Problem to solve:
Your answer should be the lines of the material that include the word "KEYS".

-*-*-

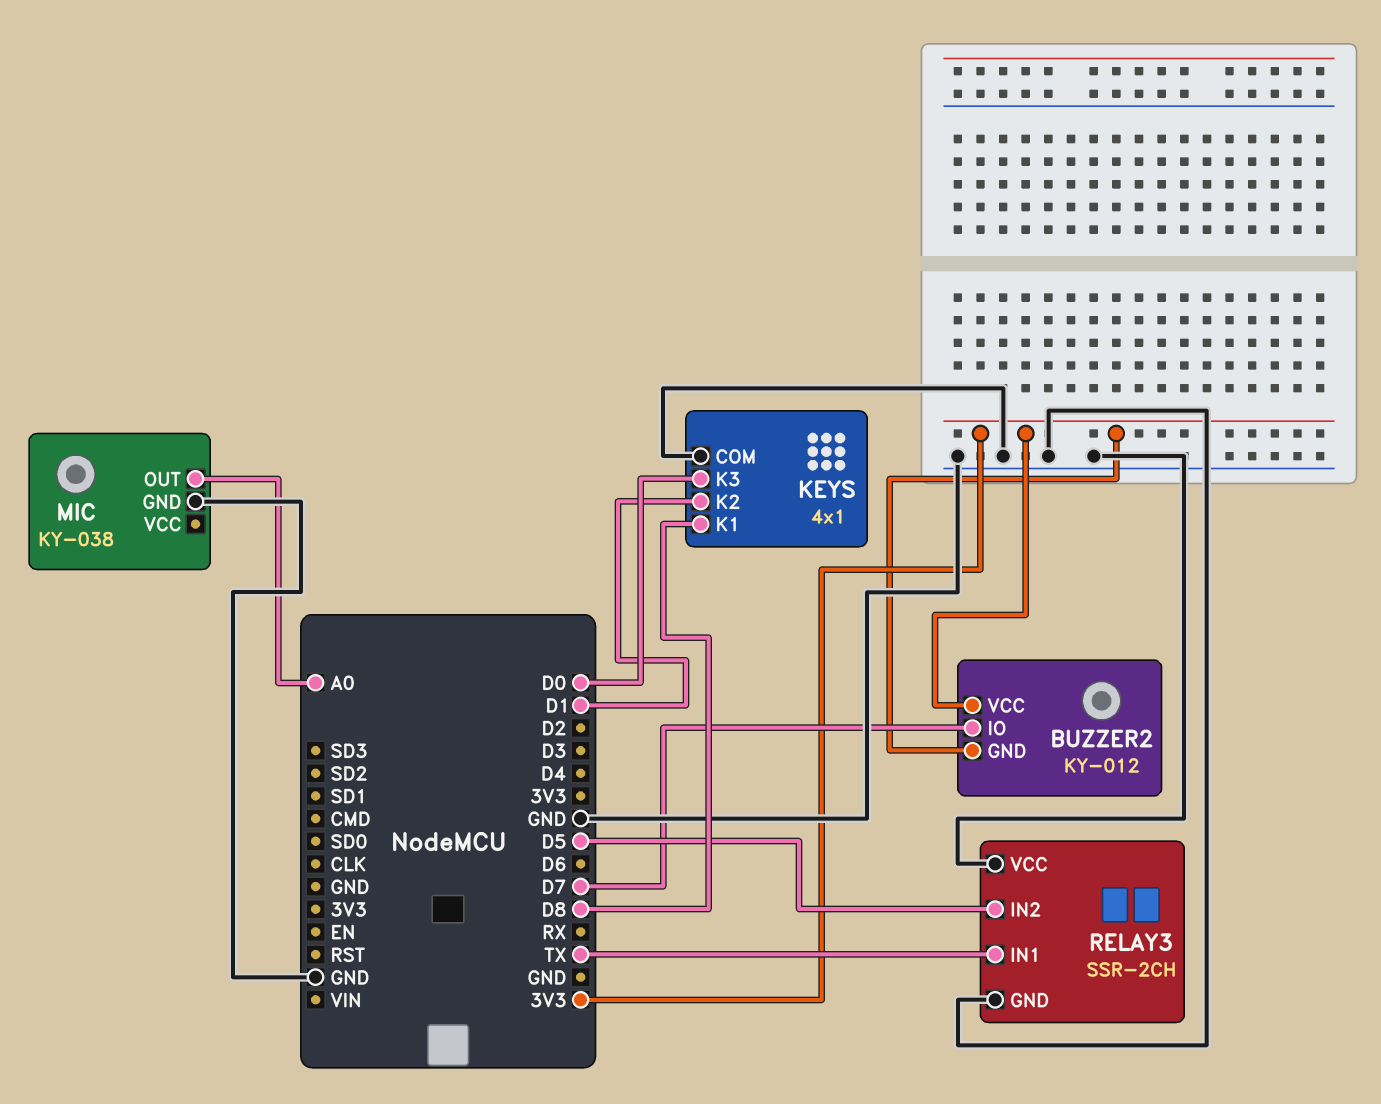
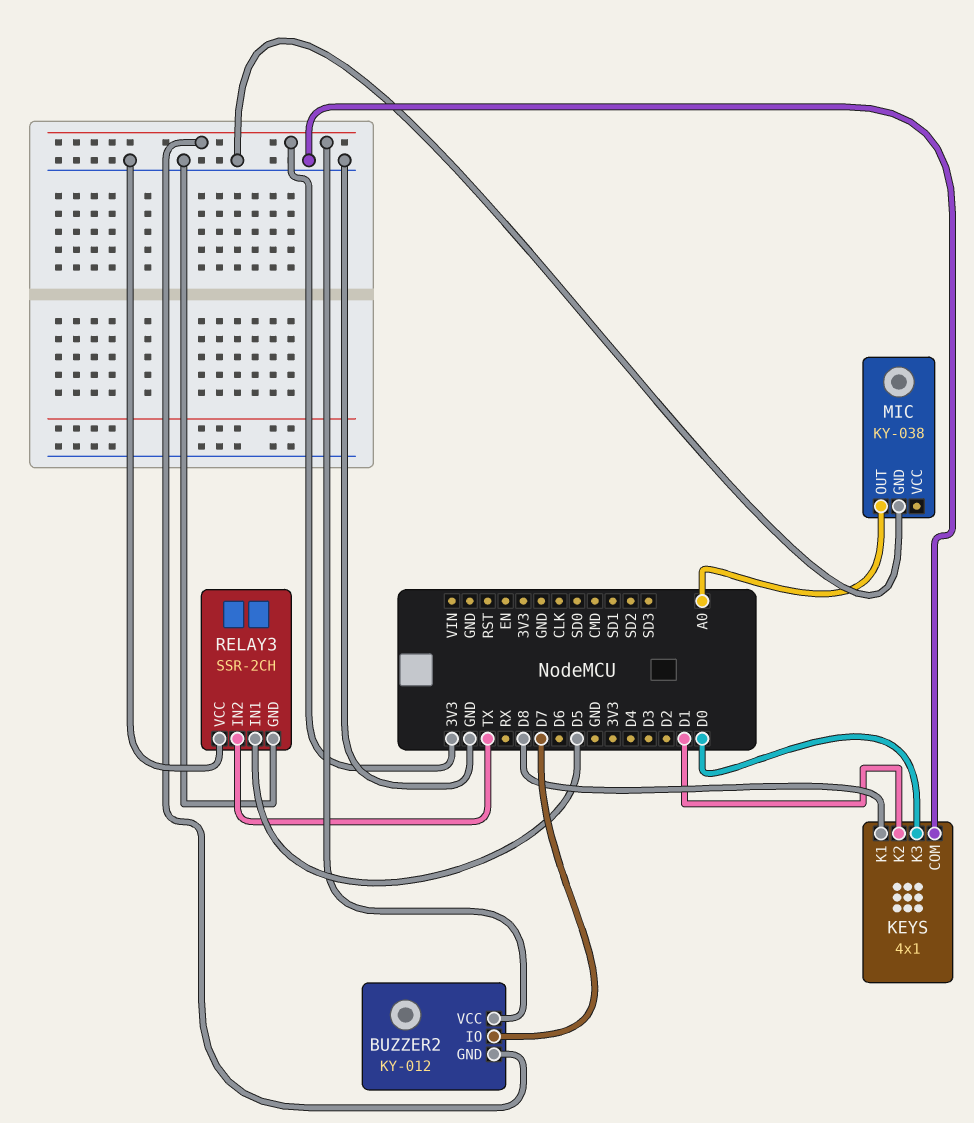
RELAY3 pin IN1: TX -> D5
RELAY3 pin IN2: D5 -> TX

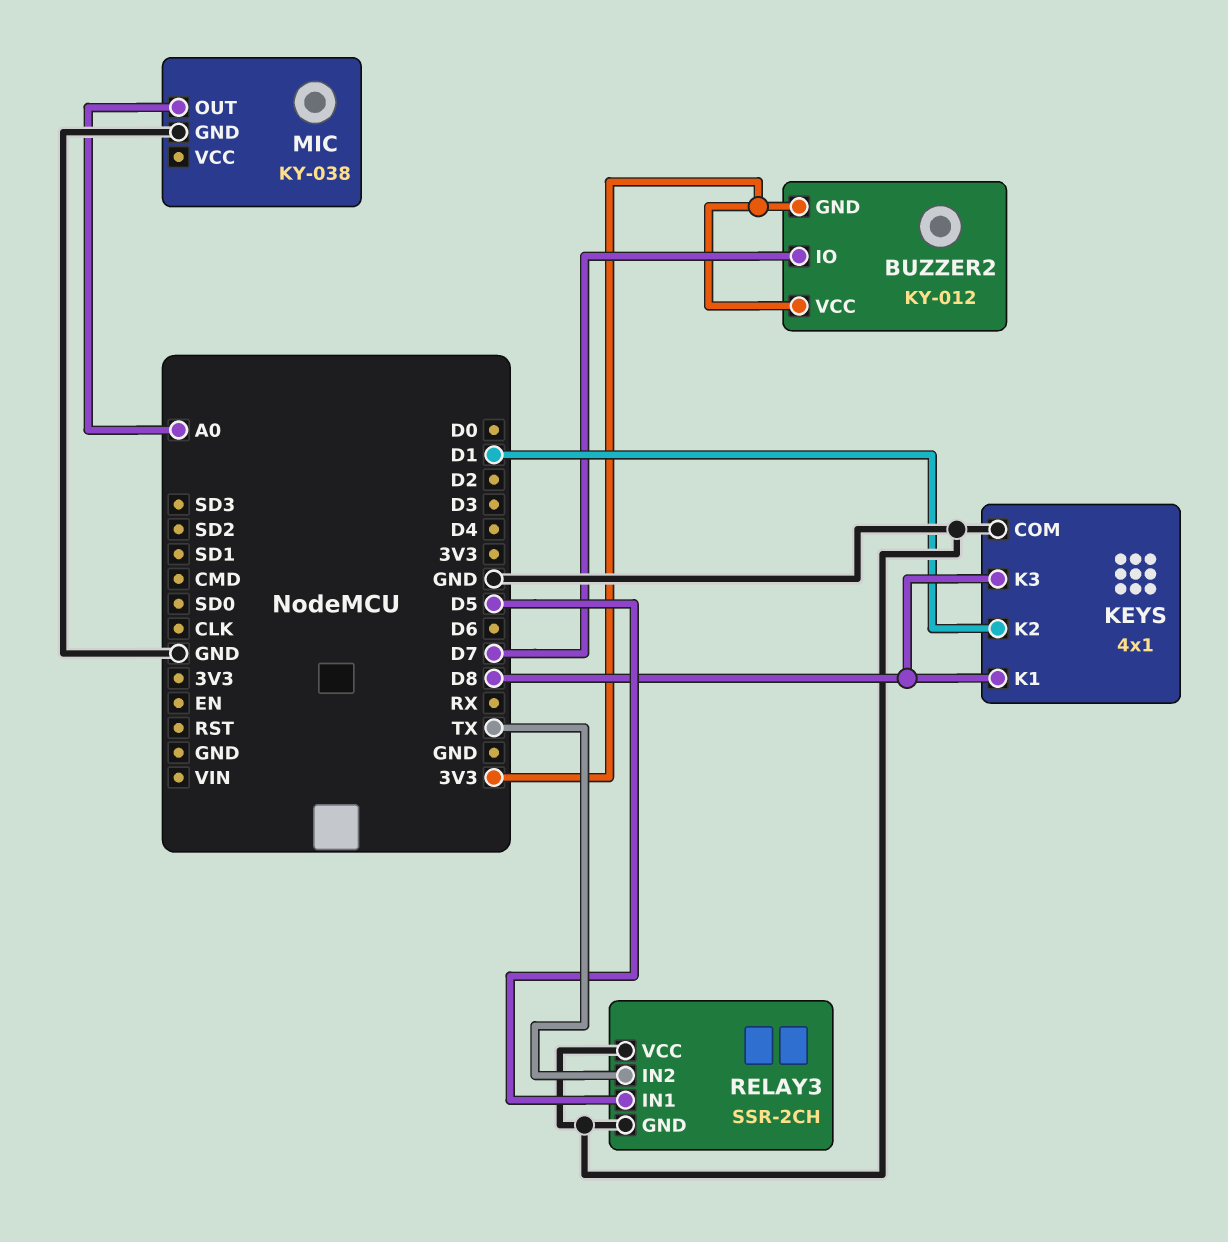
KEYS pin K3: D0 -> D8

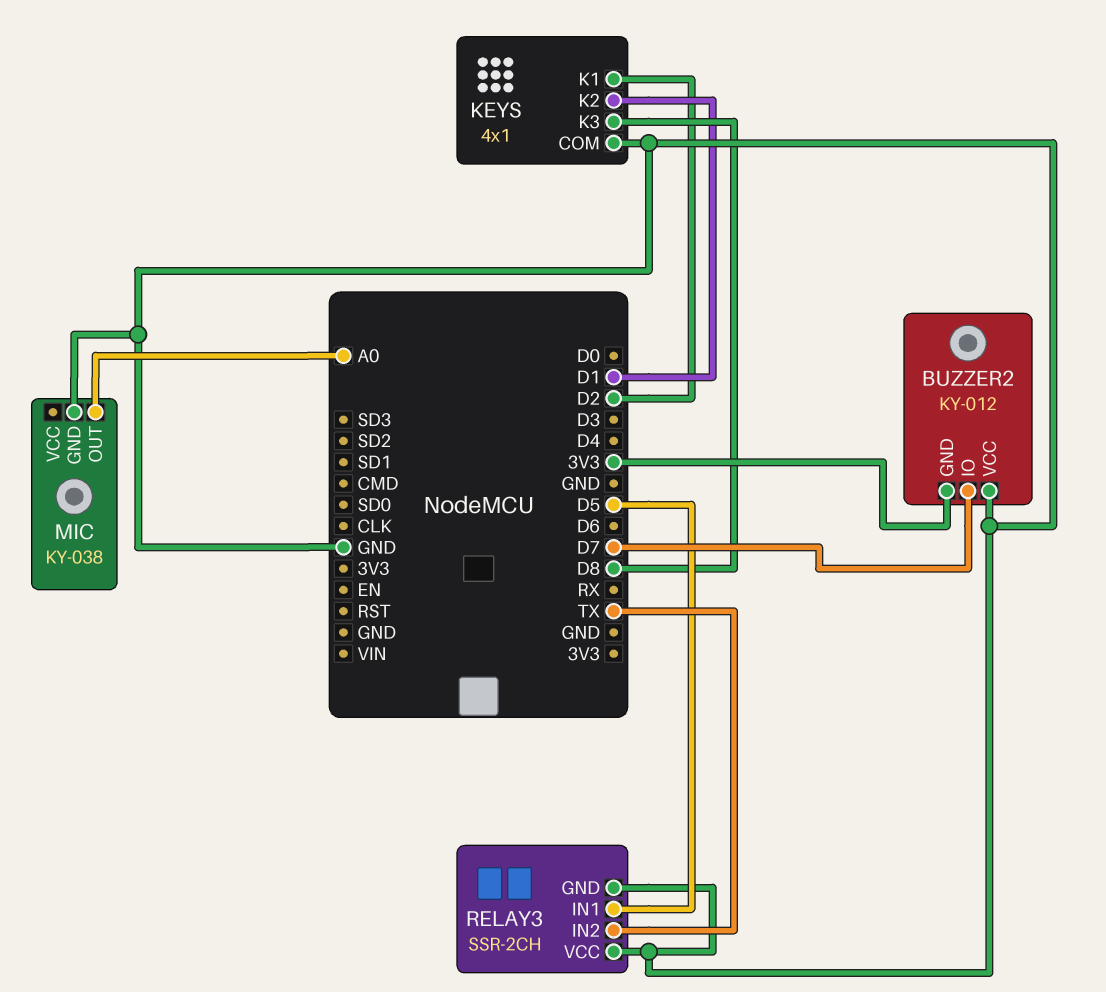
BUZZER2 pin VCC: 3V3 -> GND
KEYS pin K1: D8 -> D2

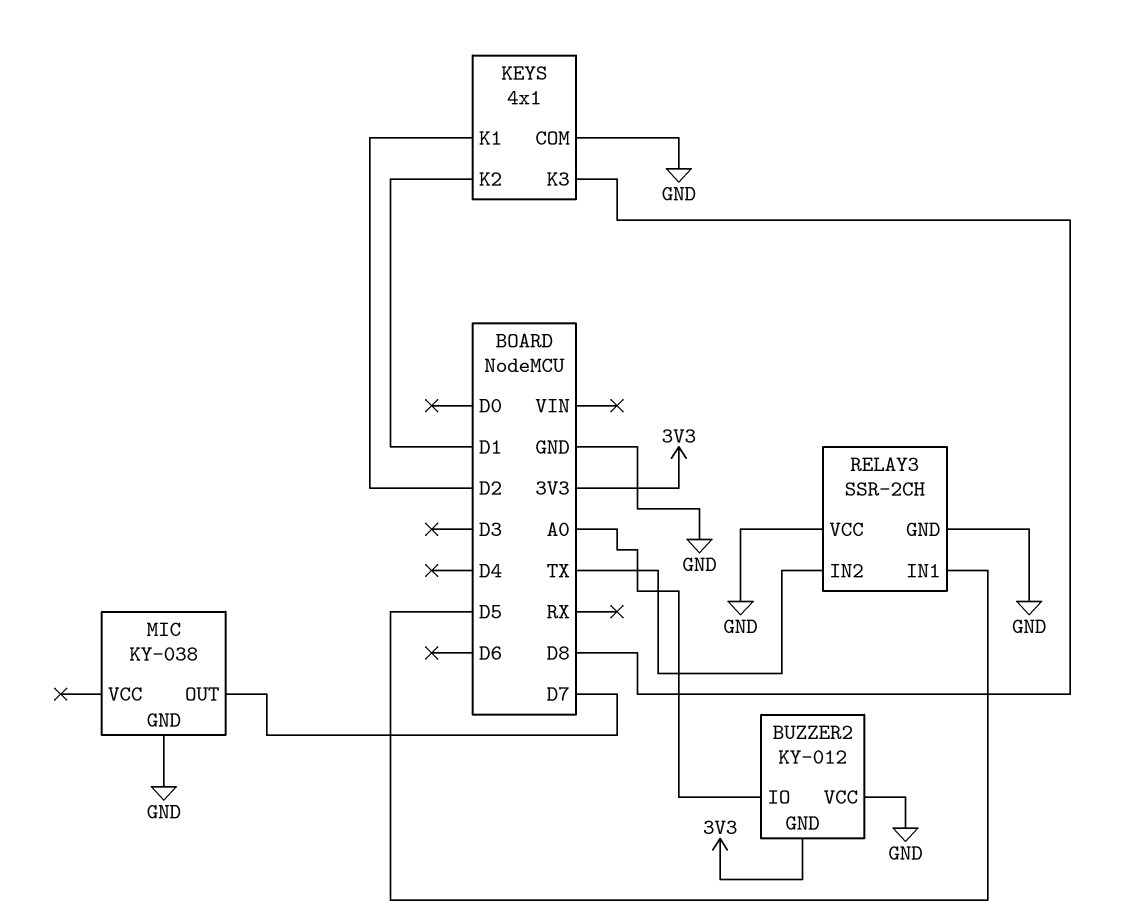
BUZZER2 pin IO: D7 -> A0
MIC pin OUT: A0 -> D7

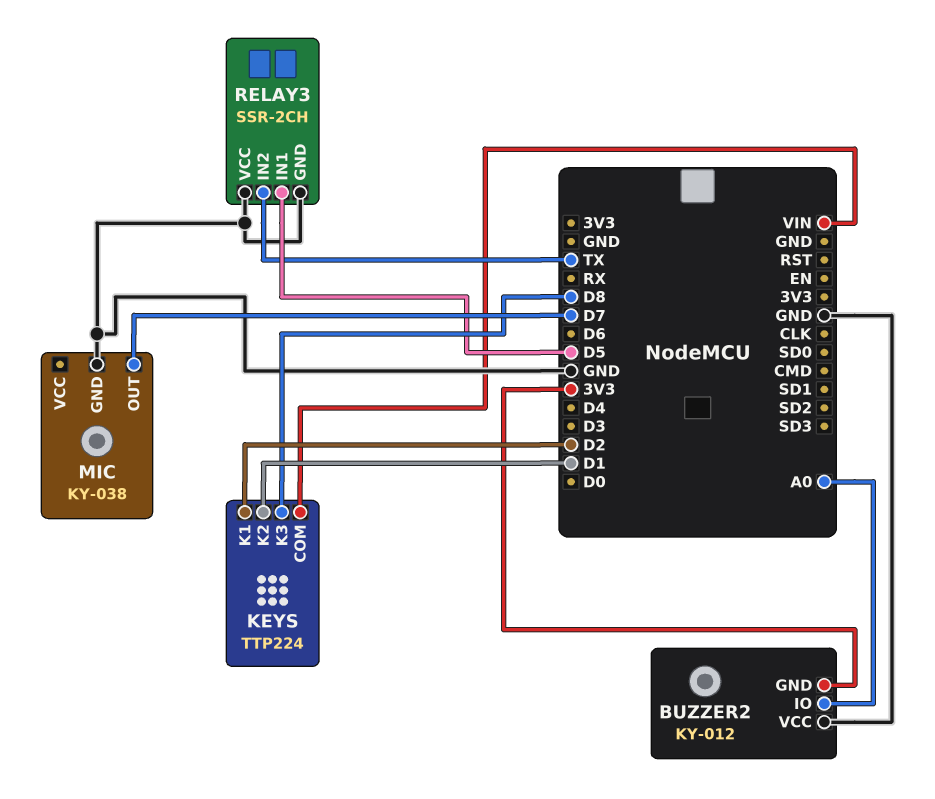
KEYS: 4x1 -> TTP224
KEYS pin COM: GND -> VIN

-*-*-

Response to the task:
KEYS pin K3: D0 -> D8
KEYS pin K1: D8 -> D2
KEYS: 4x1 -> TTP224
KEYS pin COM: GND -> VIN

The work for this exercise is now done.